What is expected —
For the entries below, the expected answer is the line with "cyan square: (571, 597) -> (280, 207), moved", the line with "cyan trapezoid: (388, 220)", and every line between them, exactly as written, and nothing more.

─── Records supplied ───

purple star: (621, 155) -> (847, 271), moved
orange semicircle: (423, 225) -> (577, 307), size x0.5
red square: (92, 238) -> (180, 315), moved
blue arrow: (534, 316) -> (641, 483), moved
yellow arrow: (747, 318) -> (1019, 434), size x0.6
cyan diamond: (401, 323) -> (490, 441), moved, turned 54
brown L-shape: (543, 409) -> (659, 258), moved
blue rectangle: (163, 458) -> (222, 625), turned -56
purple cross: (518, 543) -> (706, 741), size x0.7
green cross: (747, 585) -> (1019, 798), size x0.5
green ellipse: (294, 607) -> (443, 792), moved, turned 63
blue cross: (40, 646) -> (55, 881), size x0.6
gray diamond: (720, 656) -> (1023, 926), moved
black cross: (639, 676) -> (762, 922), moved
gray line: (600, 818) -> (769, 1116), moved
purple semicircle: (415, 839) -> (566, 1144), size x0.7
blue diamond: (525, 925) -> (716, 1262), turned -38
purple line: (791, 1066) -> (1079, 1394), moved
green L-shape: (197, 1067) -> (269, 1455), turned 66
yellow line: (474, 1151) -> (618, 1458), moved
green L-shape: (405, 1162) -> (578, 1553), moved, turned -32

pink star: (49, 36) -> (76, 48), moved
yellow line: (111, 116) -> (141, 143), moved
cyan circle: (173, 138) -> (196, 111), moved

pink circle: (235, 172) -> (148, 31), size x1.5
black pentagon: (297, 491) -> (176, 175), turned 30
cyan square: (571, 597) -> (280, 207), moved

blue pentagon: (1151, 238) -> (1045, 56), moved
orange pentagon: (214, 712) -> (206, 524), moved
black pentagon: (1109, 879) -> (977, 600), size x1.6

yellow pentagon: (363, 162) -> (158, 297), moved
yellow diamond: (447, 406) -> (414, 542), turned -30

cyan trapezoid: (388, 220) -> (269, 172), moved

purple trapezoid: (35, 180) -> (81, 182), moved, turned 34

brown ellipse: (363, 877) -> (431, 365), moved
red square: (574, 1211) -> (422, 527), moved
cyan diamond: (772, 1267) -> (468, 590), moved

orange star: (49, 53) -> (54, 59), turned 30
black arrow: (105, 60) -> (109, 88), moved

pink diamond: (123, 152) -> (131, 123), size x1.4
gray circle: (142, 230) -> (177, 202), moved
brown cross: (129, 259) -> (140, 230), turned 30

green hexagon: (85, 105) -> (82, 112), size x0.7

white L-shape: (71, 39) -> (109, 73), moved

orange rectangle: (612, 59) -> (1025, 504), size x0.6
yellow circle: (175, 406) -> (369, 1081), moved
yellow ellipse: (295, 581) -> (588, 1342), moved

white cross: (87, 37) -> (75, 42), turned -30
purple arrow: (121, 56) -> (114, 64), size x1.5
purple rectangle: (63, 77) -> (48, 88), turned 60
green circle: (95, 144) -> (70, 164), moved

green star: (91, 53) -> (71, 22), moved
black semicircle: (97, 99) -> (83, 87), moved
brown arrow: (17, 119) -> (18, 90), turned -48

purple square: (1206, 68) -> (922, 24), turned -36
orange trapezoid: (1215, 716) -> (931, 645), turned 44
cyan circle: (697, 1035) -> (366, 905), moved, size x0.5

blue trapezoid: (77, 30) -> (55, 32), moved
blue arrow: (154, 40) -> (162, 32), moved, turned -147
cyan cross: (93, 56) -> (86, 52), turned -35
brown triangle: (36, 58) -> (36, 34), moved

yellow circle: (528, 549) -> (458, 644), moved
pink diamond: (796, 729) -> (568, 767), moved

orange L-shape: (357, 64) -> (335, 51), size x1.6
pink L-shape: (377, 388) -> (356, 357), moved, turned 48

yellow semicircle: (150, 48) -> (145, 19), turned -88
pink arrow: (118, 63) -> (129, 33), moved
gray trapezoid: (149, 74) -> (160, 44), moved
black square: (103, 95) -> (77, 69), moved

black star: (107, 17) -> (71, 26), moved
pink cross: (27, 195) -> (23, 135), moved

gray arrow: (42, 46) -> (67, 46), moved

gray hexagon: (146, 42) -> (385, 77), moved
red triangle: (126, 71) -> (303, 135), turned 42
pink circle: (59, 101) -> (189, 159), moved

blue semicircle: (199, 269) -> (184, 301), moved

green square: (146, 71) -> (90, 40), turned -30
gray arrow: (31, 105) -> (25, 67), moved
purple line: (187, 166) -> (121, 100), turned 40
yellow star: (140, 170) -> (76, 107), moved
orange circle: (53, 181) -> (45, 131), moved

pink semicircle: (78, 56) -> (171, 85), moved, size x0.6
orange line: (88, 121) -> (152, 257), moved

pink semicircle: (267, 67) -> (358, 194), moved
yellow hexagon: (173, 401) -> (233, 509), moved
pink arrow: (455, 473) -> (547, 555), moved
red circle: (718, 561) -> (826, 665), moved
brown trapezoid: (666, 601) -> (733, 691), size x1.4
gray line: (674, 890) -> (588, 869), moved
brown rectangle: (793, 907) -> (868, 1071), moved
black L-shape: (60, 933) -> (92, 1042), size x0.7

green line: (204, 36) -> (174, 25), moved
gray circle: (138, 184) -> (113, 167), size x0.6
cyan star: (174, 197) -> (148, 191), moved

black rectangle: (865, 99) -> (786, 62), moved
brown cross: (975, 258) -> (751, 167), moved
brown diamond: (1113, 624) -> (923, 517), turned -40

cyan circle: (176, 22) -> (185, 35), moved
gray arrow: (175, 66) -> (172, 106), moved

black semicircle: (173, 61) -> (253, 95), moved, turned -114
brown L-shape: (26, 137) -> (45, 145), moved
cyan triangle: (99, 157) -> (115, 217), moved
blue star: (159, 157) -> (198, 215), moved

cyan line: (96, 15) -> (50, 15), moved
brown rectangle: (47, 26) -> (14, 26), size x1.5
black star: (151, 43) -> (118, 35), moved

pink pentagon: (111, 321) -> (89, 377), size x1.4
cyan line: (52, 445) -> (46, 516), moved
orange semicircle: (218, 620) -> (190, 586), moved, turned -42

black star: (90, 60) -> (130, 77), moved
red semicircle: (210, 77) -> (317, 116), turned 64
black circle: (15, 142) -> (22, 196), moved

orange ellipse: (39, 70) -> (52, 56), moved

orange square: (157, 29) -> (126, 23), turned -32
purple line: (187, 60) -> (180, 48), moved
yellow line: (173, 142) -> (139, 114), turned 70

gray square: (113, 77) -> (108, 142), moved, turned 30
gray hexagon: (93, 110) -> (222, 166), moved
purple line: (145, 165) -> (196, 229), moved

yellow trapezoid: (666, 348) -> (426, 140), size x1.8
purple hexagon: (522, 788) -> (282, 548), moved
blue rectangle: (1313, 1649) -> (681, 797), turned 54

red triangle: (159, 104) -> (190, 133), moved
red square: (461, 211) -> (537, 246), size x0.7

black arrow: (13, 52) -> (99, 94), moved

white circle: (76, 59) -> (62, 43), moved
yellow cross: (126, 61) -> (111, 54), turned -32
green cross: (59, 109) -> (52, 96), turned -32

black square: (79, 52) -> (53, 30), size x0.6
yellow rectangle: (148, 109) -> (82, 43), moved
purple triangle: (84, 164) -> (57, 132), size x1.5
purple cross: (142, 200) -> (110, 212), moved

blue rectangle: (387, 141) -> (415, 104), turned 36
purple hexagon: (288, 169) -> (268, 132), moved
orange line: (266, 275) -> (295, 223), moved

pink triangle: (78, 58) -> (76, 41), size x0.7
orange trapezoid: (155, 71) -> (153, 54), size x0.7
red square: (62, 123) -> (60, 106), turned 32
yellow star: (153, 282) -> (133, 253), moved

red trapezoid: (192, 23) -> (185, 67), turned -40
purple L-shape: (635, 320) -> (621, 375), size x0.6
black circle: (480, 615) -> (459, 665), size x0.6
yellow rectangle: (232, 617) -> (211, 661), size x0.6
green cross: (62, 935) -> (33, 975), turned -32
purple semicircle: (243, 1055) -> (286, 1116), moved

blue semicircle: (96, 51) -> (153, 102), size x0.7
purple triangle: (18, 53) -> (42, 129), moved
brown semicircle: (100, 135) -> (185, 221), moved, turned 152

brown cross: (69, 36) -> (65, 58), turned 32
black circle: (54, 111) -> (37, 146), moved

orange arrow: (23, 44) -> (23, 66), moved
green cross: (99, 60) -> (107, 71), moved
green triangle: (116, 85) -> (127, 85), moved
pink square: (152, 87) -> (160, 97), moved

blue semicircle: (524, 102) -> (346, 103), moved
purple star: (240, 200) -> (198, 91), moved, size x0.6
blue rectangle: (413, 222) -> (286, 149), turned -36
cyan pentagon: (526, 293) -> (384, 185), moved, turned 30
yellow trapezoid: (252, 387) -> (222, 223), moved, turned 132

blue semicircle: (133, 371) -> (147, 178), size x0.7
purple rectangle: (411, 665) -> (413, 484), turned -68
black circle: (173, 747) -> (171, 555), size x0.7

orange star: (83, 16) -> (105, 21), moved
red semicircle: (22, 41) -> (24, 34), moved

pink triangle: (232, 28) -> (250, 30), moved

───

Response box —
cyan square: (571, 597) -> (280, 207), moved

blue pentagon: (1151, 238) -> (1045, 56), moved
orange pentagon: (214, 712) -> (206, 524), moved
black pentagon: (1109, 879) -> (977, 600), size x1.6

yellow pentagon: (363, 162) -> (158, 297), moved
yellow diamond: (447, 406) -> (414, 542), turned -30

cyan trapezoid: (388, 220) -> (269, 172), moved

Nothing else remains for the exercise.